Task goal:
Here is the task for the records below: repeat exactly the lines from the one with "red plate D1:E1" to the one with "blue tile C1 level 1 -> blue tile F2 level 1", both included, and nothing else.

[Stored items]
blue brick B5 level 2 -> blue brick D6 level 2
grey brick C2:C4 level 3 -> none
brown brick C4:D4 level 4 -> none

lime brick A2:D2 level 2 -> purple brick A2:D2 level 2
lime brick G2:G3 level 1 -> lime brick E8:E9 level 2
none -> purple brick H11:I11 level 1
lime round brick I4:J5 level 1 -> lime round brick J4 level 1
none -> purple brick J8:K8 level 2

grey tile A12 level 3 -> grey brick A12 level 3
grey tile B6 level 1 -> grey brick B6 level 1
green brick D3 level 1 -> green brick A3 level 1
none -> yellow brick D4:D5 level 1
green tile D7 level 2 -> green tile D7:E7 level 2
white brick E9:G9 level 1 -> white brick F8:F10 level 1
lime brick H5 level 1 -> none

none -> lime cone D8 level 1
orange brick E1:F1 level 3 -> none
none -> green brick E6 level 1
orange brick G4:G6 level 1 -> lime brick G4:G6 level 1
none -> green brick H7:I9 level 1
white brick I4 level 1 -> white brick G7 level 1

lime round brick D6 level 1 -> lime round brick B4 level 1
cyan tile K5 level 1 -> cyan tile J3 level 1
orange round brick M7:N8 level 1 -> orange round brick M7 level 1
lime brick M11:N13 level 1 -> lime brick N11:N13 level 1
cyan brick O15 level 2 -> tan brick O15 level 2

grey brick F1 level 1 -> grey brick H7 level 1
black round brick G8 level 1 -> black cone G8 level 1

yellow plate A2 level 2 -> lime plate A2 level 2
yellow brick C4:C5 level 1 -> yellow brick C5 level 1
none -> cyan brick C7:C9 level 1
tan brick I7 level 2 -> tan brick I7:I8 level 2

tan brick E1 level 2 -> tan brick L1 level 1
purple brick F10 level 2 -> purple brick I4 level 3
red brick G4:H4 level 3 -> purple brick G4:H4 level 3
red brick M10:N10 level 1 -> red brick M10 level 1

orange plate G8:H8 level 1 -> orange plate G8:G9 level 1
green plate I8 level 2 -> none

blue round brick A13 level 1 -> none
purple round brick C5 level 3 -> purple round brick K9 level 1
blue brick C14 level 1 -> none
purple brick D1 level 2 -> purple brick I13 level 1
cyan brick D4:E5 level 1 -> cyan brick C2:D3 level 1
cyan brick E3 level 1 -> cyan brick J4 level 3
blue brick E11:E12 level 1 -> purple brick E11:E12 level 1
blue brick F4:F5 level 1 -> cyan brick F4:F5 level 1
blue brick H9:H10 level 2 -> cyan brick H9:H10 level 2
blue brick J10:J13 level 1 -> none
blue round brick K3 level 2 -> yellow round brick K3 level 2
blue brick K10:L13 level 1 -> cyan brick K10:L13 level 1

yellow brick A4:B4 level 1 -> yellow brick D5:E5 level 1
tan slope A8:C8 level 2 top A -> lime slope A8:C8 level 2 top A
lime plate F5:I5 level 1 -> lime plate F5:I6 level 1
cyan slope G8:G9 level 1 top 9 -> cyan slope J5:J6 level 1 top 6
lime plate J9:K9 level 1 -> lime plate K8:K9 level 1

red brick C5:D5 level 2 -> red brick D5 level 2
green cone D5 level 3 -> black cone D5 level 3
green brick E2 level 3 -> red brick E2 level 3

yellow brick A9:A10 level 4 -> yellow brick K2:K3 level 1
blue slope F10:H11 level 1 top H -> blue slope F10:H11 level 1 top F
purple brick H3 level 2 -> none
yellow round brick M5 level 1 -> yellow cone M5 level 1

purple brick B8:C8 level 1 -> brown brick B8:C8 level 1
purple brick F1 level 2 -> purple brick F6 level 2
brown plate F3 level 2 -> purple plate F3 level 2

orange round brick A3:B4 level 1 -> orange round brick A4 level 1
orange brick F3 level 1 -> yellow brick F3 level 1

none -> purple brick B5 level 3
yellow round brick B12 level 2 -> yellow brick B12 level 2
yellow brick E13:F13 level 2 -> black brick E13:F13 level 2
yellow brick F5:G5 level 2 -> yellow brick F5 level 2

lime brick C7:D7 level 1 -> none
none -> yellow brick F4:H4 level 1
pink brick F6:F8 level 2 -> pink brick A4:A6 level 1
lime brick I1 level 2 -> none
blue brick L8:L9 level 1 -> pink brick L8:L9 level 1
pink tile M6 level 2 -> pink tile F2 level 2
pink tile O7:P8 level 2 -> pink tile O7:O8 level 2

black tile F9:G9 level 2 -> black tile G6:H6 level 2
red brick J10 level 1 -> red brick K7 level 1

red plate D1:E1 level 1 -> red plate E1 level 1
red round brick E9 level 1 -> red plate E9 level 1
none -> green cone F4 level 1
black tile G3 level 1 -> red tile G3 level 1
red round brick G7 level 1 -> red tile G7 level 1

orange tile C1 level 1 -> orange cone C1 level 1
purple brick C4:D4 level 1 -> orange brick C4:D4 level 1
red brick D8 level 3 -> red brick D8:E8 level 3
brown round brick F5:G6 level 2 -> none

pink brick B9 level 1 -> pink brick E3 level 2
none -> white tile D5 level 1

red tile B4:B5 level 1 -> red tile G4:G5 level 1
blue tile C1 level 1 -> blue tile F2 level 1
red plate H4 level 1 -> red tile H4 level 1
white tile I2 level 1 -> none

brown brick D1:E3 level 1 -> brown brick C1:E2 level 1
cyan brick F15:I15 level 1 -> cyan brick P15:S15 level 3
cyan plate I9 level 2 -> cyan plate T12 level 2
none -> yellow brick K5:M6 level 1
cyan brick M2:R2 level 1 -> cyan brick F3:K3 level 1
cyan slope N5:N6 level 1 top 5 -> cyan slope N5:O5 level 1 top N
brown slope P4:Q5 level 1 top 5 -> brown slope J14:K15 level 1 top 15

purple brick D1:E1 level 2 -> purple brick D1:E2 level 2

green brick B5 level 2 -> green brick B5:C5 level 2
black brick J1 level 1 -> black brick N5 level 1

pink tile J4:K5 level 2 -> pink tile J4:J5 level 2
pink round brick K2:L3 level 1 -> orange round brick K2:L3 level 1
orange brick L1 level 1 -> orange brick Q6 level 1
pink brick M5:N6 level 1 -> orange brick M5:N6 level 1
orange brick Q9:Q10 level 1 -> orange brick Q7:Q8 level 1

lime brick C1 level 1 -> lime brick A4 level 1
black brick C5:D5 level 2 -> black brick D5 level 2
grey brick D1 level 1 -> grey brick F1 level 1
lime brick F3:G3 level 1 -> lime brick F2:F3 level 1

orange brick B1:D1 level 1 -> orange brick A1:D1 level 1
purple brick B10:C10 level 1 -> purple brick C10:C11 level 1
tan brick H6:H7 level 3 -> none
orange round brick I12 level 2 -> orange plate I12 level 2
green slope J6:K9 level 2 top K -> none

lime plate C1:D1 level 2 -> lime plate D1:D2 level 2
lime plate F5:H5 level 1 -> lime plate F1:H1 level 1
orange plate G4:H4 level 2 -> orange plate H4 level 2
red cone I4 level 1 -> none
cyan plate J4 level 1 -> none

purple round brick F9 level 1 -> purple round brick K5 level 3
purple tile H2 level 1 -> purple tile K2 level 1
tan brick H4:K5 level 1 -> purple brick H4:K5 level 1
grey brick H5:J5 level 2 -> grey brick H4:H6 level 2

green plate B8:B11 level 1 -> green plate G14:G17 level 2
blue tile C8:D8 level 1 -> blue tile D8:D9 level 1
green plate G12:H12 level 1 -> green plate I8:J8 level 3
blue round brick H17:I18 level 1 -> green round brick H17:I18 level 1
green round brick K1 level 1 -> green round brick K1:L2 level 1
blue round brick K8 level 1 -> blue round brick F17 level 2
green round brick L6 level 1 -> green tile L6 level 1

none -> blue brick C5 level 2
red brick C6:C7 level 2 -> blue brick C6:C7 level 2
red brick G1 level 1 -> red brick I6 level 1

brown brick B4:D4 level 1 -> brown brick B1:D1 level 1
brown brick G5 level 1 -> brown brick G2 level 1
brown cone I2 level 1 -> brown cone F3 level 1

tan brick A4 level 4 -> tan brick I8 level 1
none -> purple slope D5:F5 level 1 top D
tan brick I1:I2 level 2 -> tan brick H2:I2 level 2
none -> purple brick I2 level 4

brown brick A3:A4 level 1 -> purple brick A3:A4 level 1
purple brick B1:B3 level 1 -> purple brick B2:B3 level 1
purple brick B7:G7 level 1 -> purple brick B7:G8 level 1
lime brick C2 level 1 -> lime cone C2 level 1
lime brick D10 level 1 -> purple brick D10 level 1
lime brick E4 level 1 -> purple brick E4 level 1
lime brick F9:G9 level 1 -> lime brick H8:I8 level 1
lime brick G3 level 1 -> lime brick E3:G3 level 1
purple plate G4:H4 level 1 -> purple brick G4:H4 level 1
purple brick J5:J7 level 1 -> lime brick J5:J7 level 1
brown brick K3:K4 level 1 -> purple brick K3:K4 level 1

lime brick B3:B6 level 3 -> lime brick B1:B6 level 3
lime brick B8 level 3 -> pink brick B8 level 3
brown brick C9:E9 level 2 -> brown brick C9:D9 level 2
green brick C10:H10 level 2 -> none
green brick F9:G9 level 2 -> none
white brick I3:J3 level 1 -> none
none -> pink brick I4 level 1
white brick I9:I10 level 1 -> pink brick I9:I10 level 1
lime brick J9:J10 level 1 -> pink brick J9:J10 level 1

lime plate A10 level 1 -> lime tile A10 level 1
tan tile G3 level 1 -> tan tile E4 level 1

Response:
red plate D1:E1 level 1 -> red plate E1 level 1
red round brick E9 level 1 -> red plate E9 level 1
none -> green cone F4 level 1
black tile G3 level 1 -> red tile G3 level 1
red round brick G7 level 1 -> red tile G7 level 1

orange tile C1 level 1 -> orange cone C1 level 1
purple brick C4:D4 level 1 -> orange brick C4:D4 level 1
red brick D8 level 3 -> red brick D8:E8 level 3
brown round brick F5:G6 level 2 -> none

pink brick B9 level 1 -> pink brick E3 level 2
none -> white tile D5 level 1

red tile B4:B5 level 1 -> red tile G4:G5 level 1
blue tile C1 level 1 -> blue tile F2 level 1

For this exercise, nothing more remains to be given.